> _Requirement_
The records below must be reproduced exactly, excluding any pictures.

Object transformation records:
┌────────

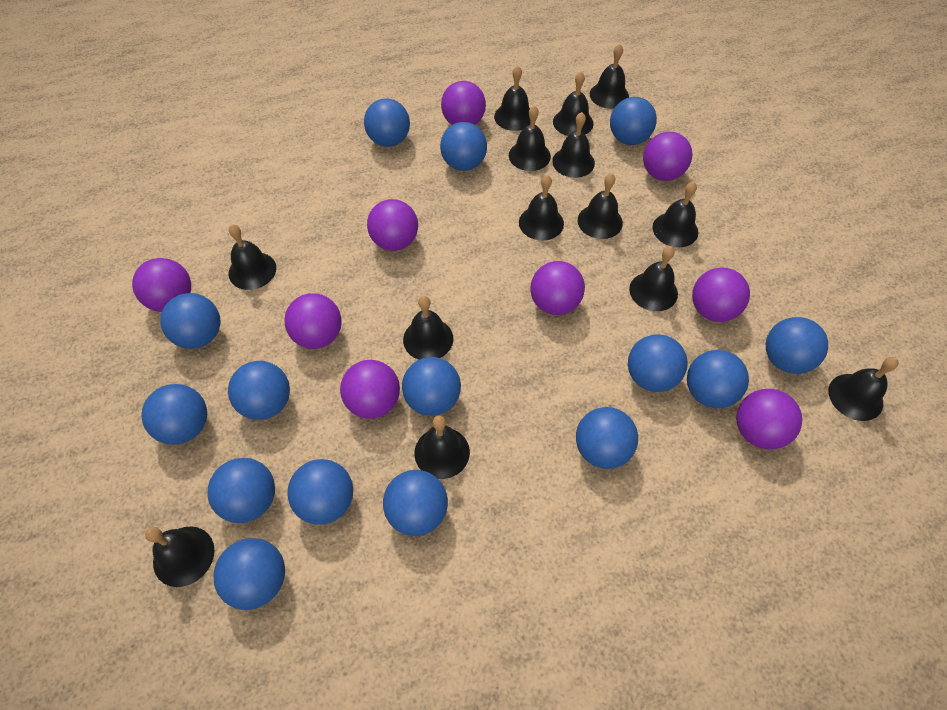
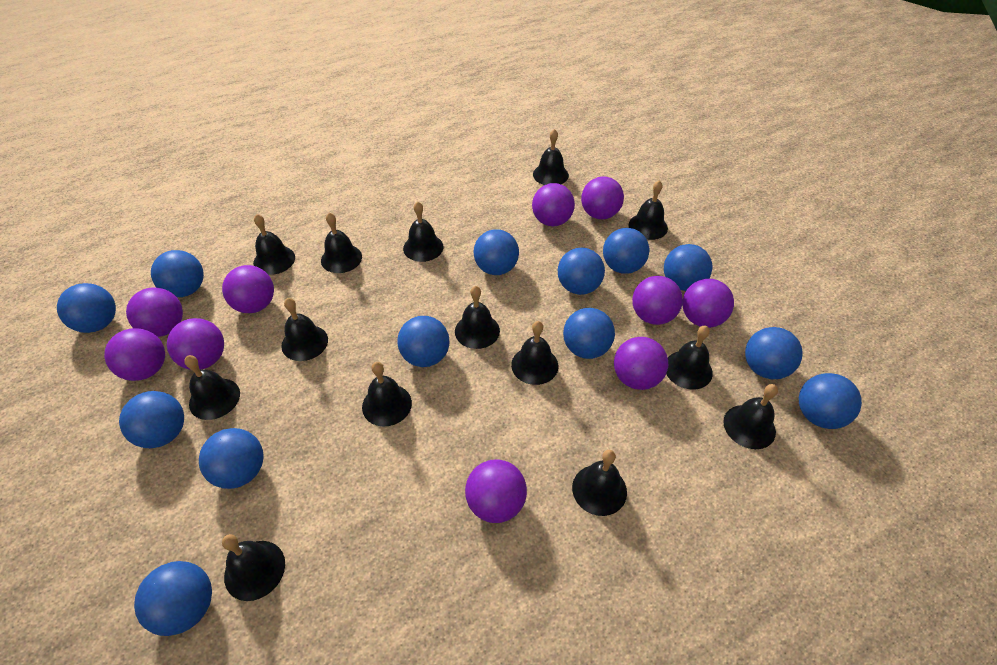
blue ball: 15 -> 13
purple ball: 9 -> 10

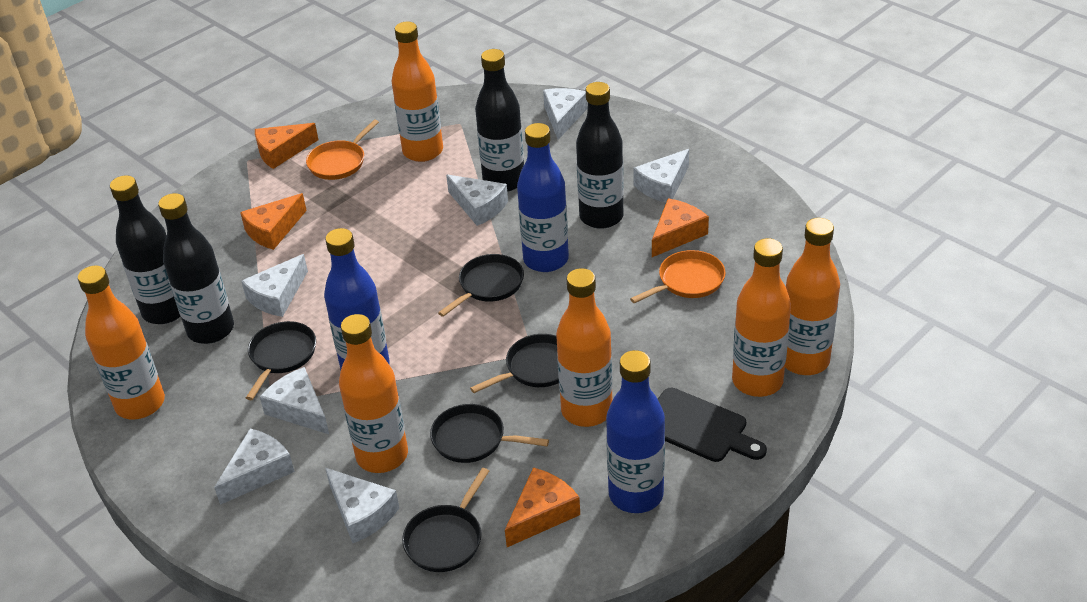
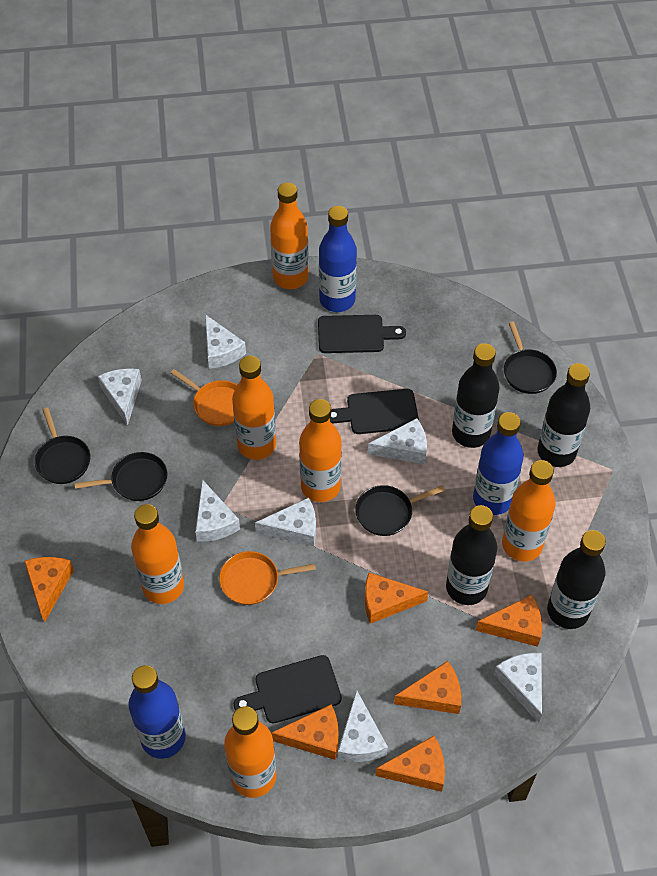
black cutting board: 1 -> 3
black pan: 5 -> 4
orange cheese: 4 -> 6

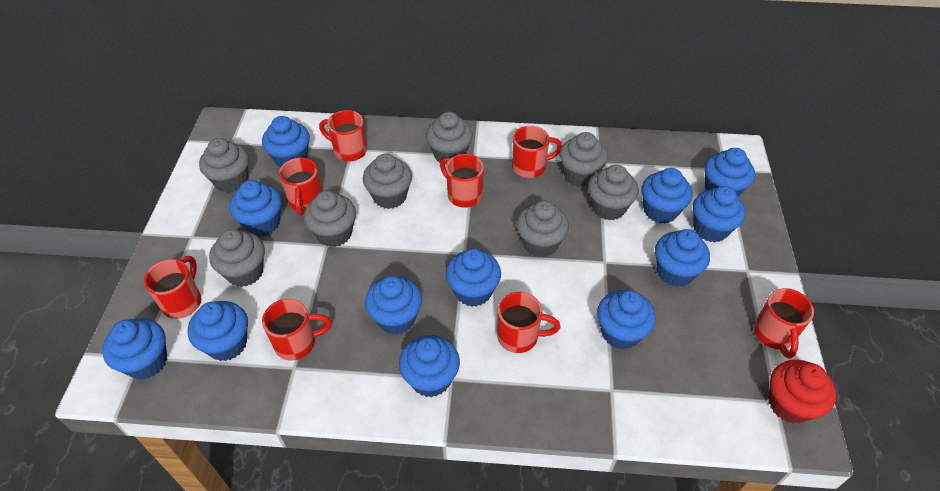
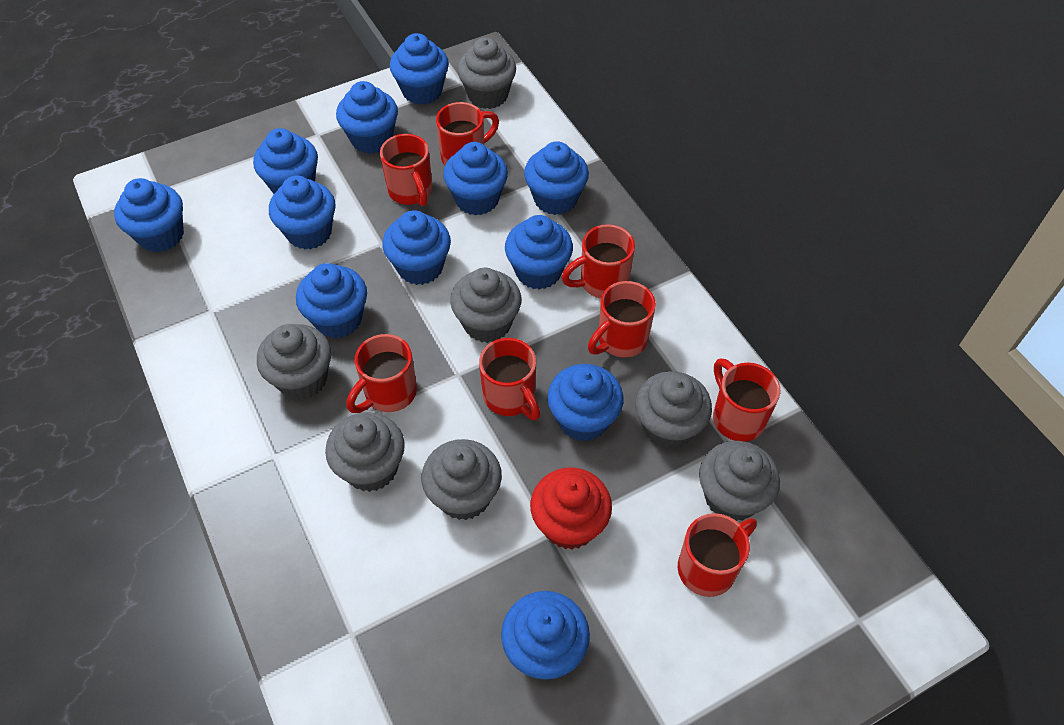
grey cupcake: 8 -> 7

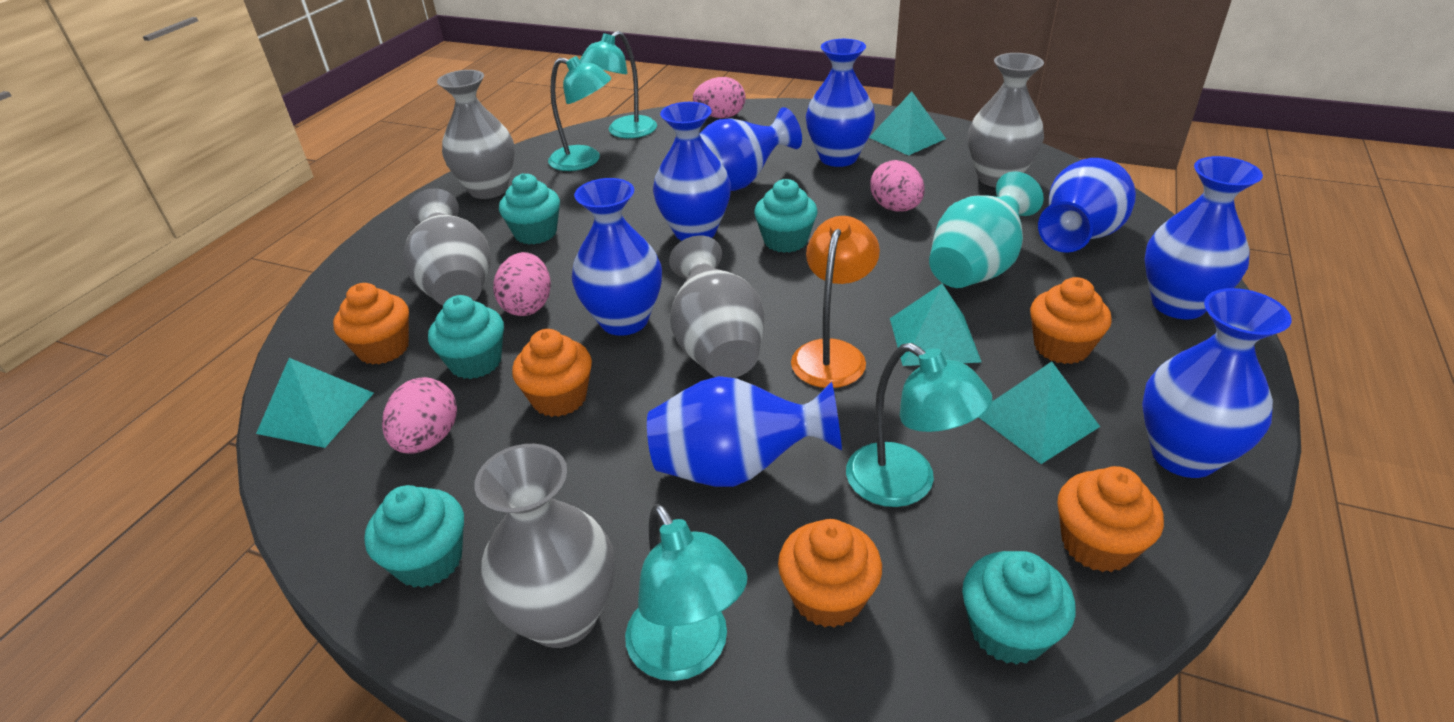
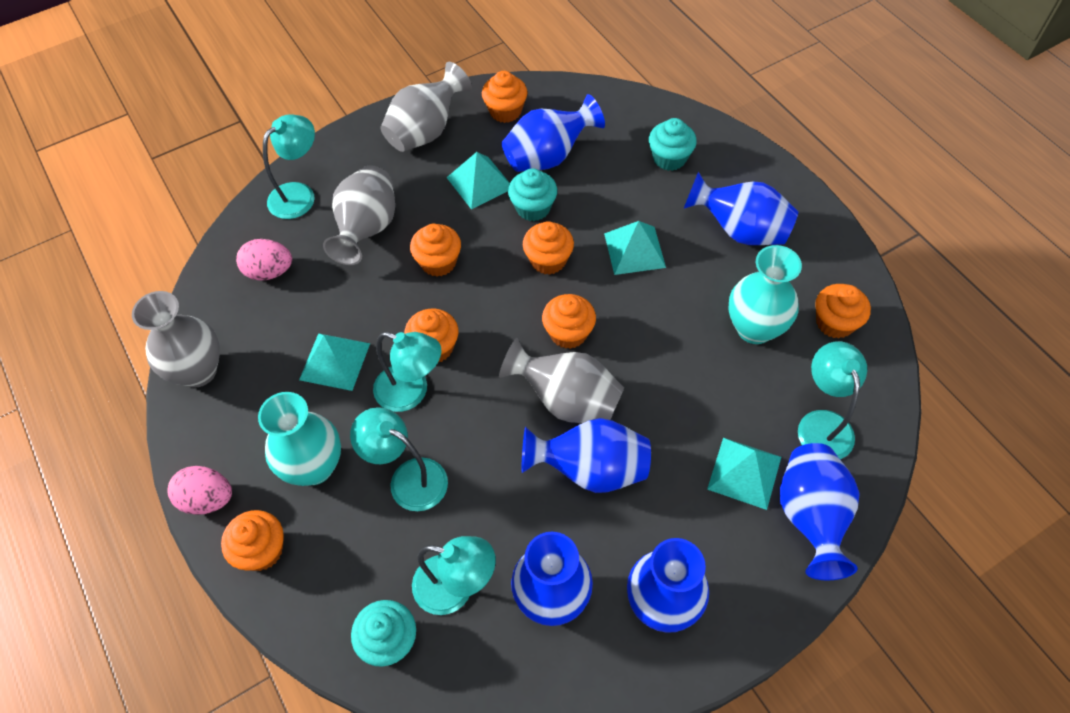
blue vase: 8 -> 6
grey vase: 5 -> 4
orange cupcake: 5 -> 7
orange lamp: 1 -> 0
pink egg: 4 -> 2
turquoise cupcake: 5 -> 3
turquoise lamp: 4 -> 5
turquoise vase: 1 -> 2

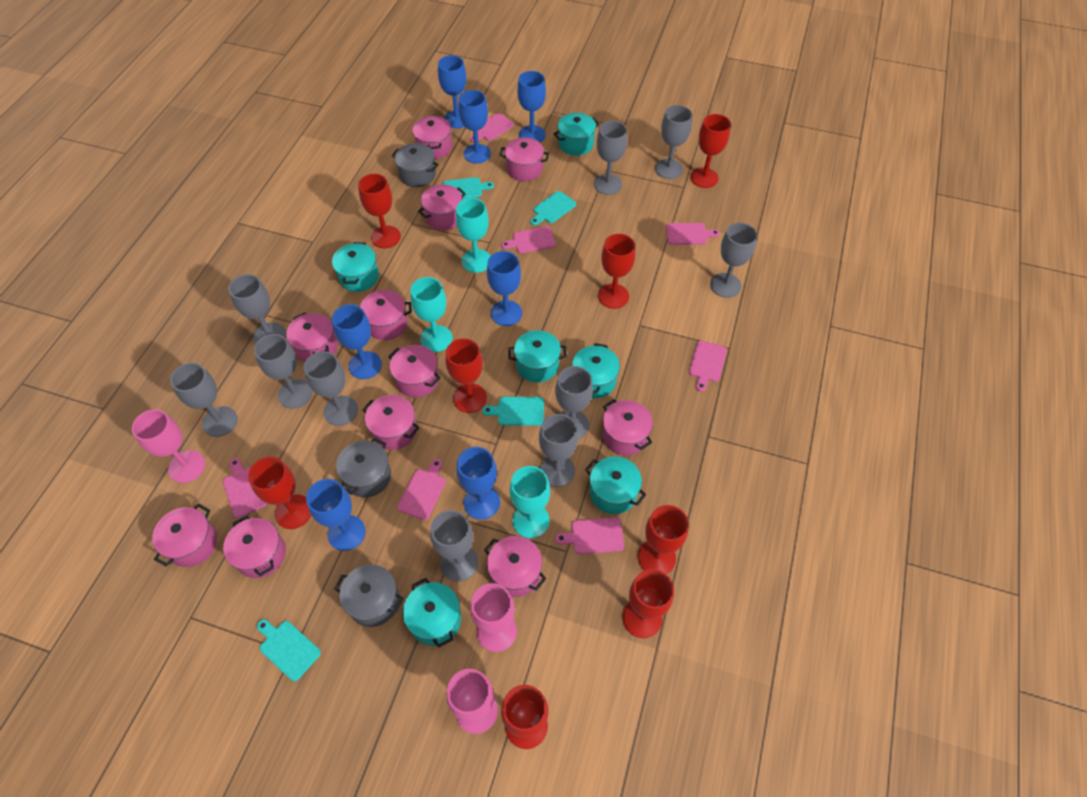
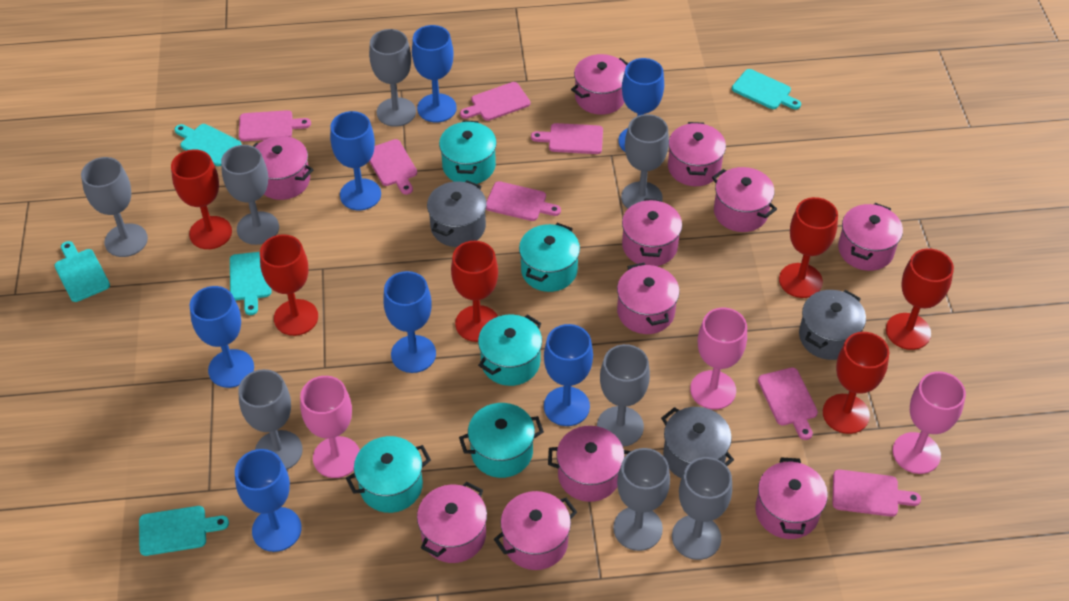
grey goblet: 10 -> 8
red goblet: 8 -> 6
turquoise cutting board: 4 -> 5
turquoise goblet: 3 -> 0
turquoise pot: 6 -> 5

└────────

> _Answer_
blue ball: 15 -> 13
purple ball: 9 -> 10

black cutting board: 1 -> 3
black pan: 5 -> 4
orange cheese: 4 -> 6

grey cupcake: 8 -> 7

blue vase: 8 -> 6
grey vase: 5 -> 4
orange cupcake: 5 -> 7
orange lamp: 1 -> 0
pink egg: 4 -> 2
turquoise cupcake: 5 -> 3
turquoise lamp: 4 -> 5
turquoise vase: 1 -> 2

grey goblet: 10 -> 8
red goblet: 8 -> 6
turquoise cutting board: 4 -> 5
turquoise goblet: 3 -> 0
turquoise pot: 6 -> 5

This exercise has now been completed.